---------- DATASET ENTRIES

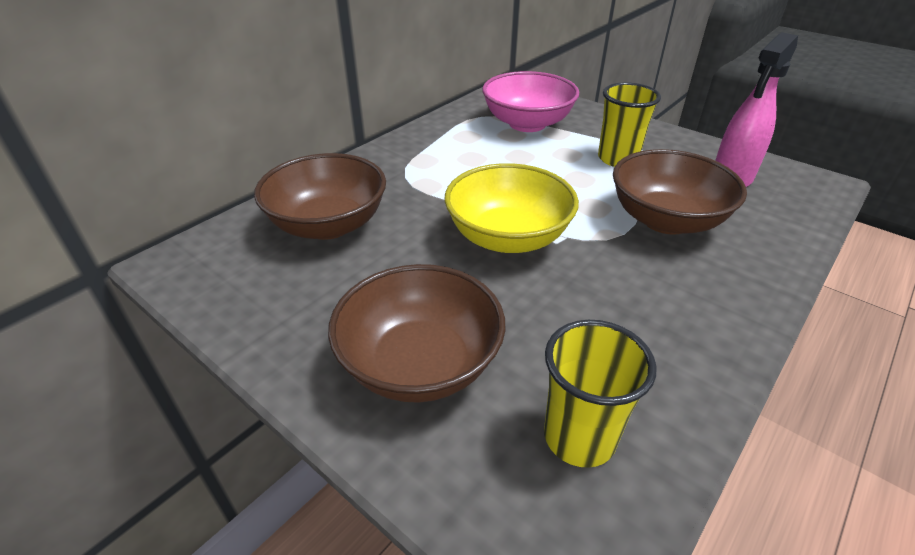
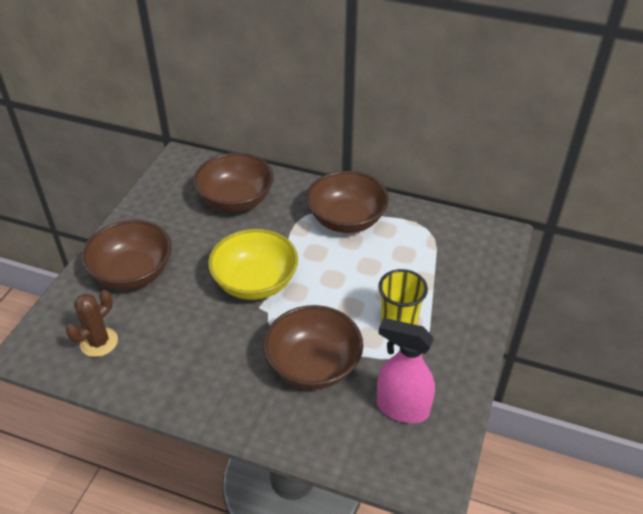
camera: 70 degrees right, 5 degrees up
(434, 154) = (346, 220): none -> brown bowl
(527, 124) = (430, 259): pink bowl -> none
(579, 437) = (99, 342): yellow cup -> brown cactus

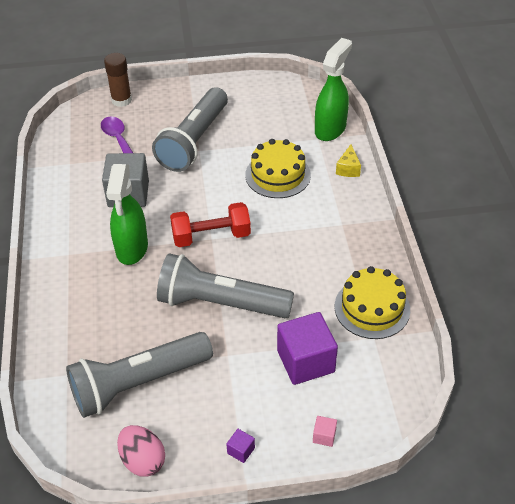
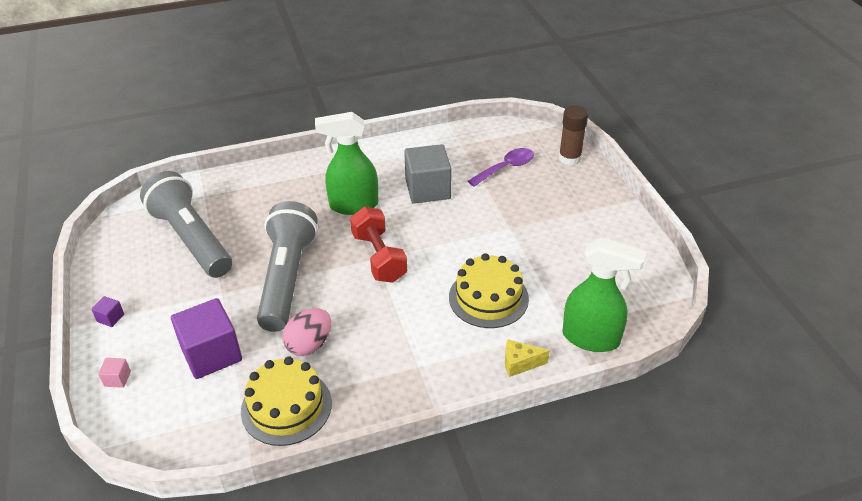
camera: 80 degrees right, 5 degrees down
(143, 460) = (111, 256): pink egg -> pink egg (309, 345)
(194, 141) = (523, 221): grey flashlight -> none

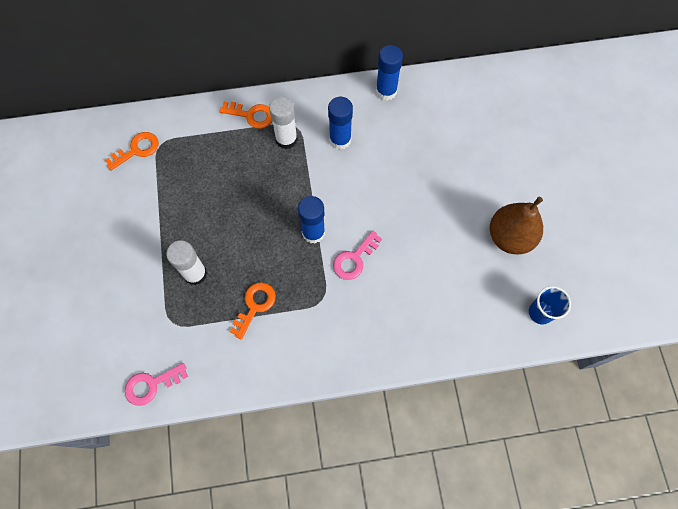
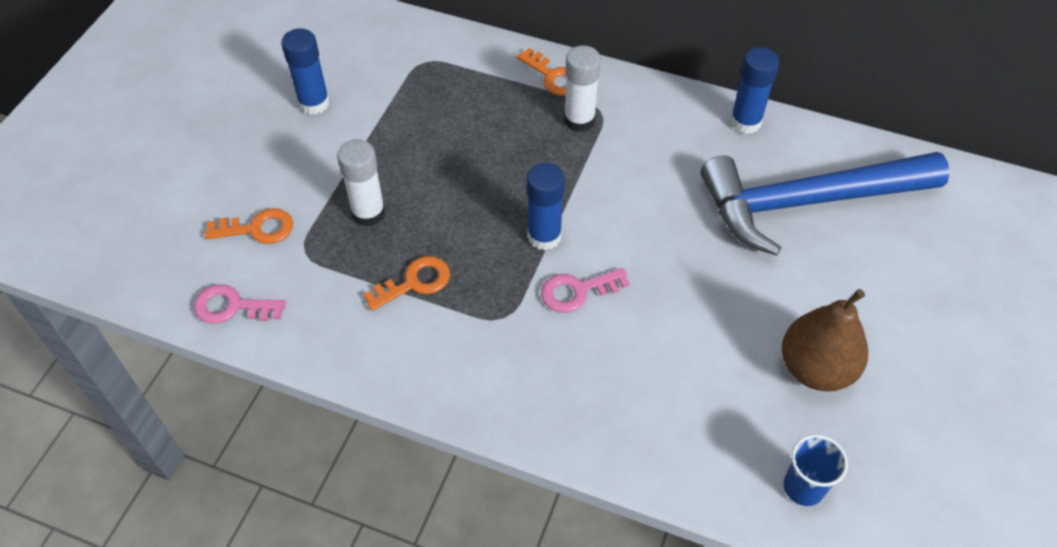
camera: 30 degrees right, 15 degrees down
(137, 150) = (394, 56): orange key -> orange key (257, 229)
(340, 140) = (648, 149): blue glue stick -> blue glue stick (314, 103)
(450, 130) = (808, 202): none -> blue hammer

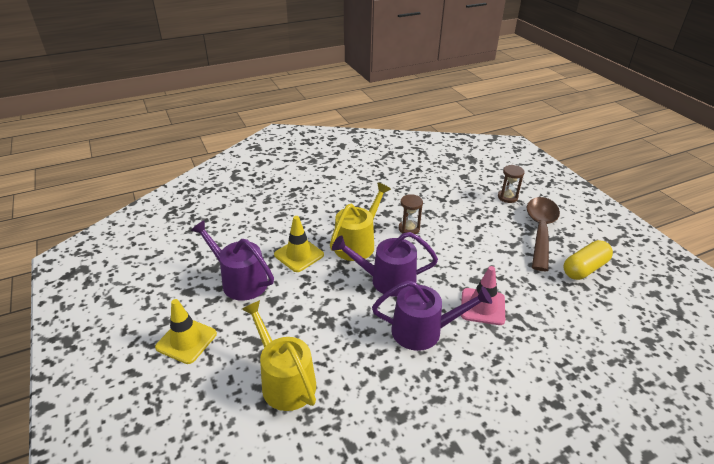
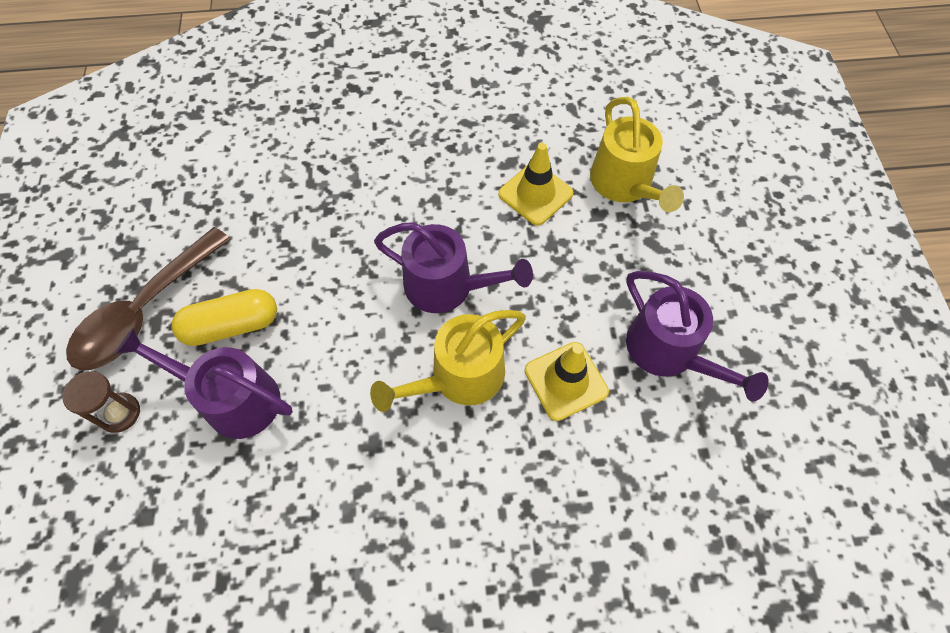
camera: 160 degrees left, 25 degrees up
(186, 340) = (744, 269): yellow traffic cone -> yellow traffic cone (535, 194)
(409, 229) = (355, 385): brown hourglass -> none
(423, 331) = (439, 197): purple watering can -> purple watering can (233, 399)
(482, 306) = (344, 207): pink traffic cone -> none
(584, 268) = (157, 222): yellow capsule -> yellow capsule (232, 325)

--------------------

### [YOUR TASK]
An exact restatement of the lines from the one holding "(450, 130) = (808, 202): none -> blue hammer" through the end of the entries, both ends included, is the whole answer. Pictures stay out.

### [ANSWER SPACE]
(450, 130) = (808, 202): none -> blue hammer

camera: 160 degrees left, 25 degrees up
(186, 340) = (744, 269): yellow traffic cone -> yellow traffic cone (535, 194)
(409, 229) = (355, 385): brown hourglass -> none
(423, 331) = (439, 197): purple watering can -> purple watering can (233, 399)
(482, 306) = (344, 207): pink traffic cone -> none
(584, 268) = (157, 222): yellow capsule -> yellow capsule (232, 325)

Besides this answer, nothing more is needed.